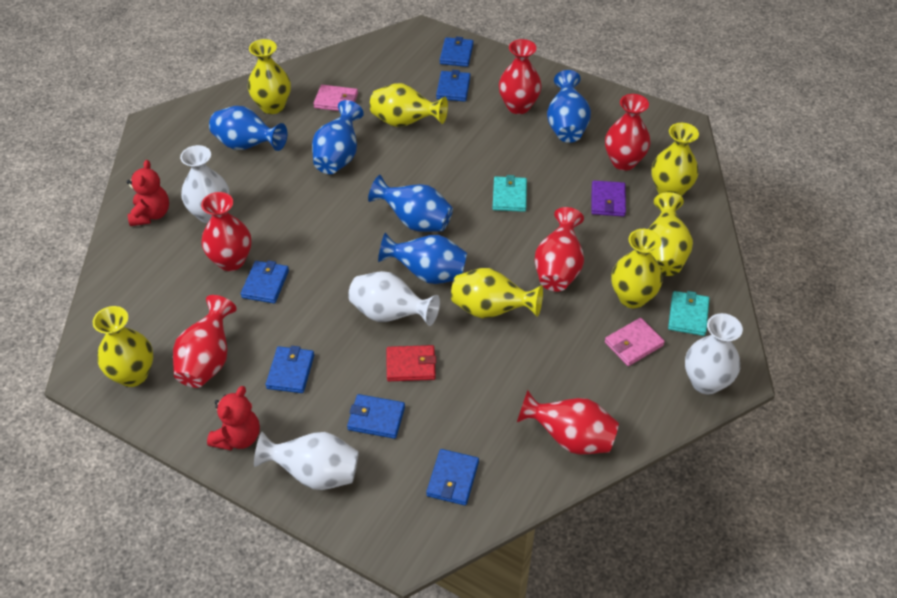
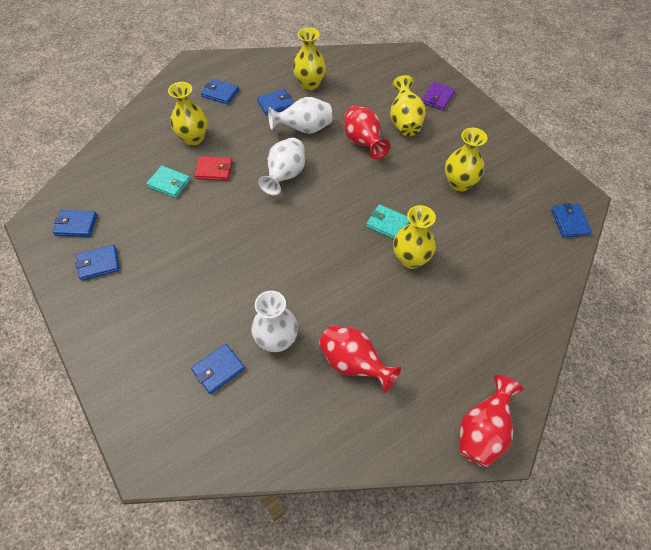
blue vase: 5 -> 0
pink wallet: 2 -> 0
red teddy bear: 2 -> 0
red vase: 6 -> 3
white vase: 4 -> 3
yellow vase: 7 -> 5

- - -

_TASK OBJECTIVE_: Write down exactly the line with "pink wallet: 2 -> 0", then each line after it through the end of the data.

_TASK SOLUTION_:
pink wallet: 2 -> 0
red teddy bear: 2 -> 0
red vase: 6 -> 3
white vase: 4 -> 3
yellow vase: 7 -> 5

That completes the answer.